▸ **DATA IN THIS EXERCISE**:

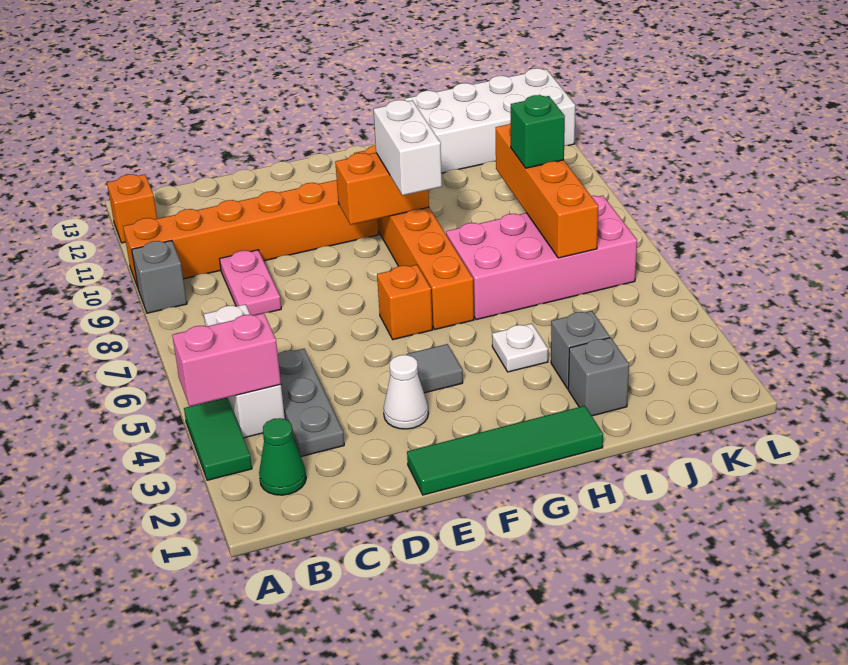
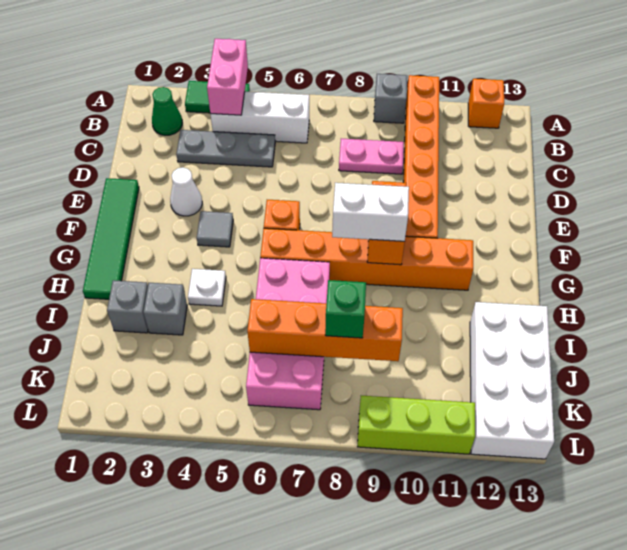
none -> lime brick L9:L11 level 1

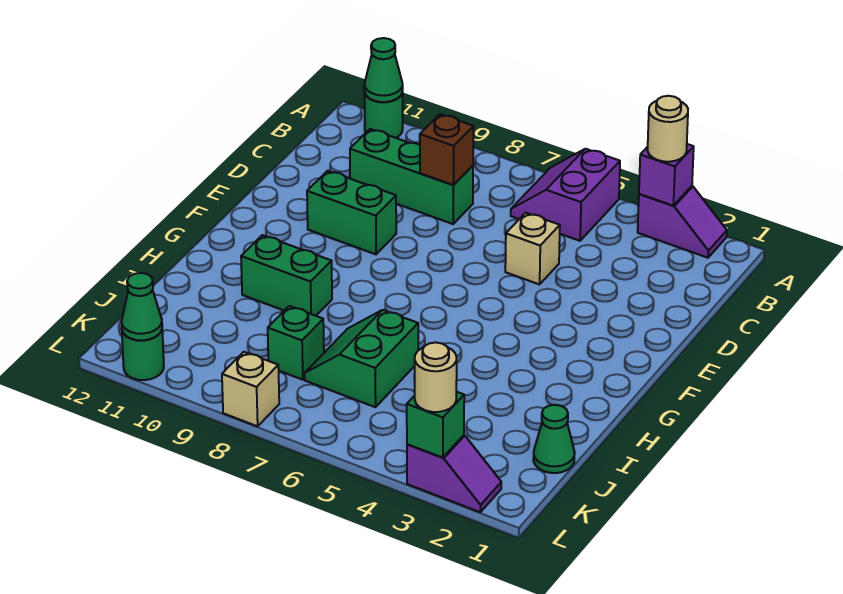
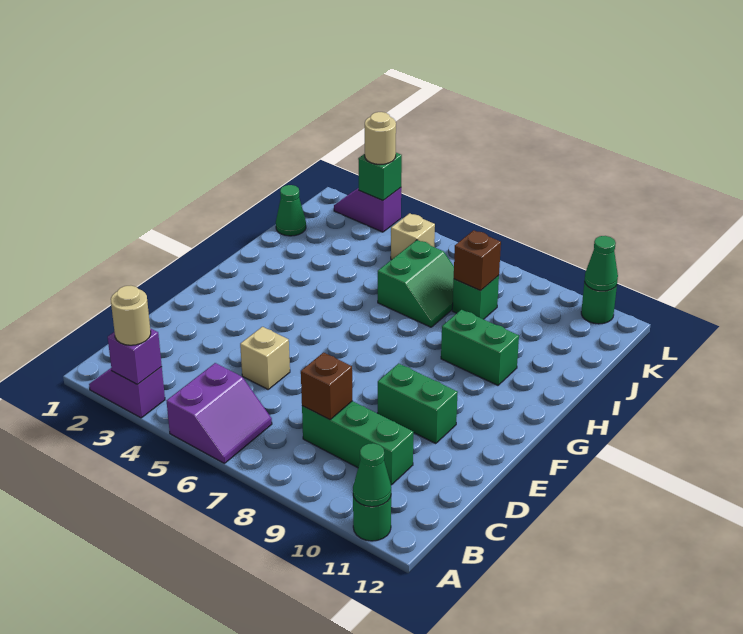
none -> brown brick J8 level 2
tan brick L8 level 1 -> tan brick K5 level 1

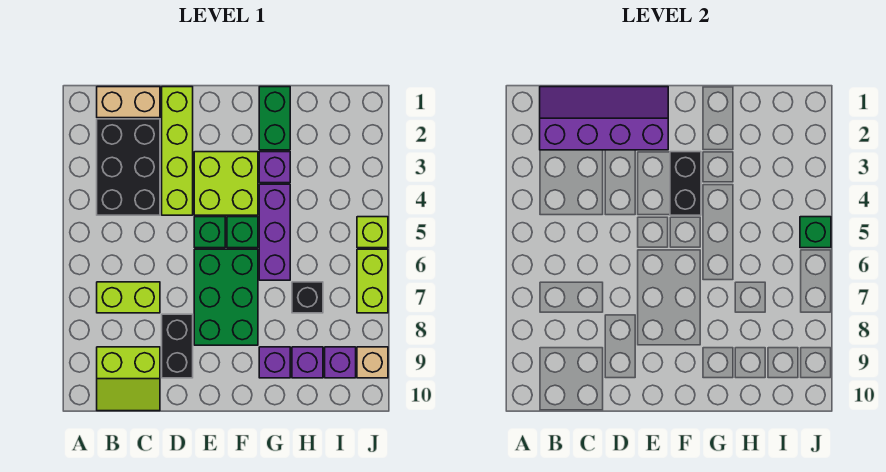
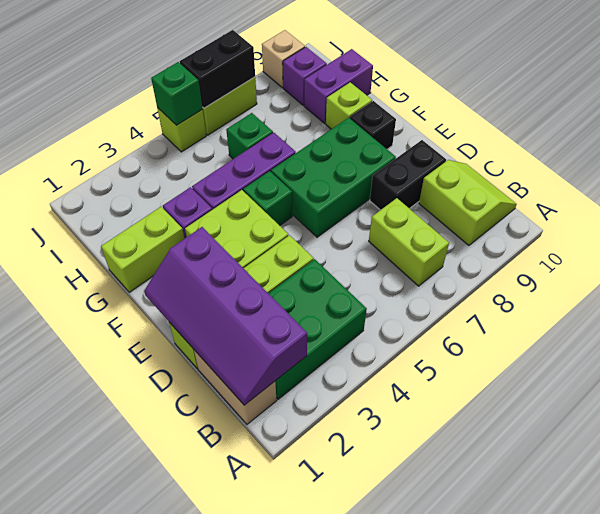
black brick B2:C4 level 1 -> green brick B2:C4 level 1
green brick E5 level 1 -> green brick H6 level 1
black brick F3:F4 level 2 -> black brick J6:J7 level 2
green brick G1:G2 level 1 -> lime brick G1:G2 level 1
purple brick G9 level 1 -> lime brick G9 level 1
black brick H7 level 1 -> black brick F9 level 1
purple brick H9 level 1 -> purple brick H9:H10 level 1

* * *

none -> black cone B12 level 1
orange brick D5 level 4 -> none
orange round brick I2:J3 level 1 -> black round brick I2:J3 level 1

* * *

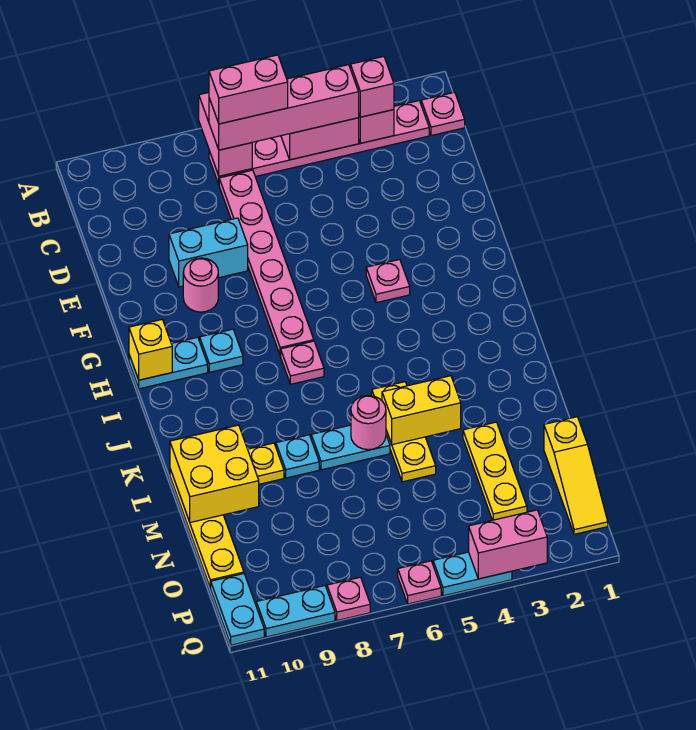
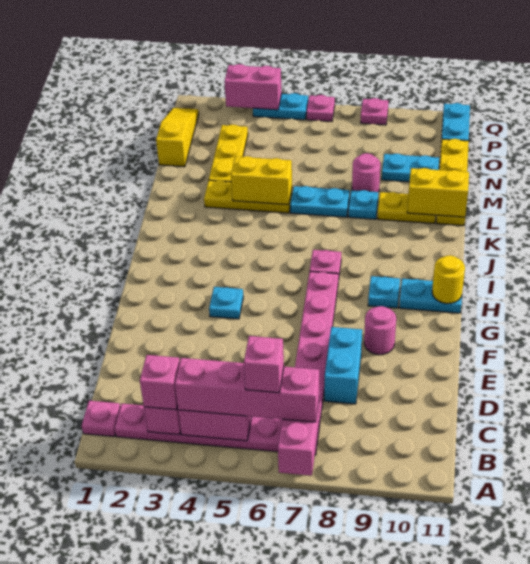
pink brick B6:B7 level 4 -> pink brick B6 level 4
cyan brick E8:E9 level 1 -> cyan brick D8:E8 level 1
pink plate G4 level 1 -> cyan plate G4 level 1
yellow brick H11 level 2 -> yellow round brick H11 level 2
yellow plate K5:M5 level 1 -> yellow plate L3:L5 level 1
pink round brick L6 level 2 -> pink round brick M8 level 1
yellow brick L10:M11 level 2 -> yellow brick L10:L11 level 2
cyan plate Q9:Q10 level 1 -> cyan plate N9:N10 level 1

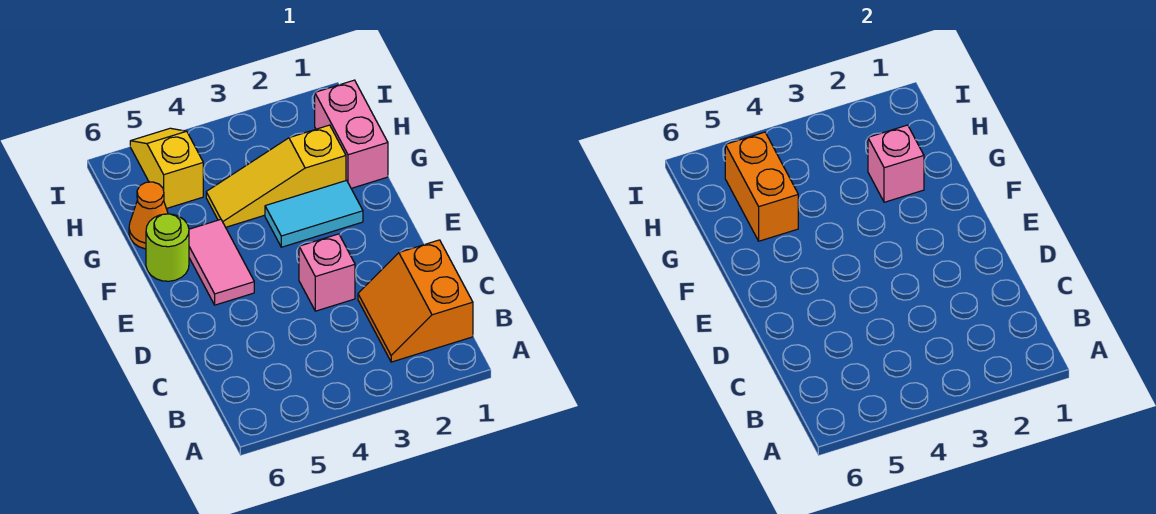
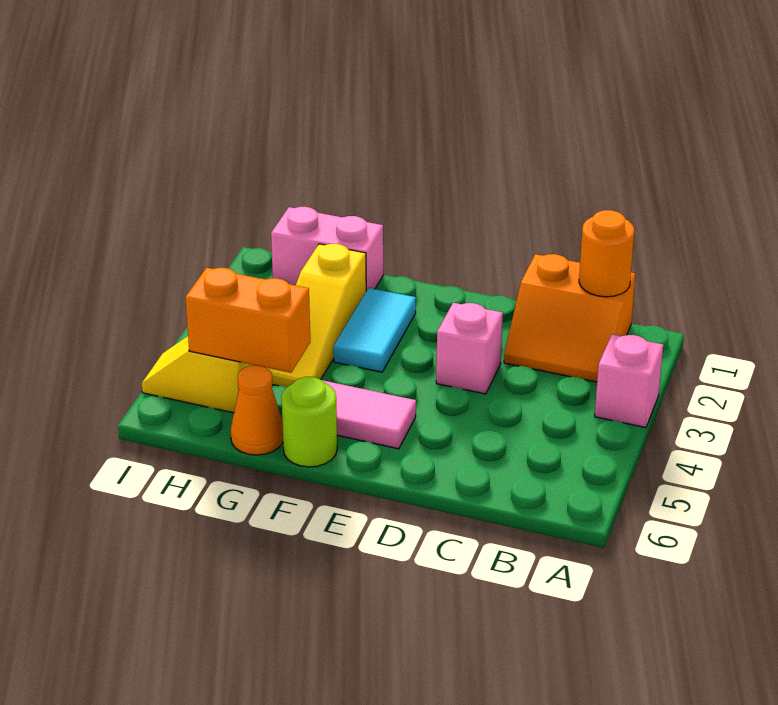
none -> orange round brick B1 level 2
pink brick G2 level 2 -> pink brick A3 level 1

▸ **EXERCISE BRIEF**:
Using the data above, set down each line from the line with "yellow plate K5:M5" to the line with "pink brick G2" exactly, both ends included, and leave the pictures behind. Nothing else belongs.

▸ **EXPECTED ANSWER**:
yellow plate K5:M5 level 1 -> yellow plate L3:L5 level 1
pink round brick L6 level 2 -> pink round brick M8 level 1
yellow brick L10:M11 level 2 -> yellow brick L10:L11 level 2
cyan plate Q9:Q10 level 1 -> cyan plate N9:N10 level 1

none -> orange round brick B1 level 2
pink brick G2 level 2 -> pink brick A3 level 1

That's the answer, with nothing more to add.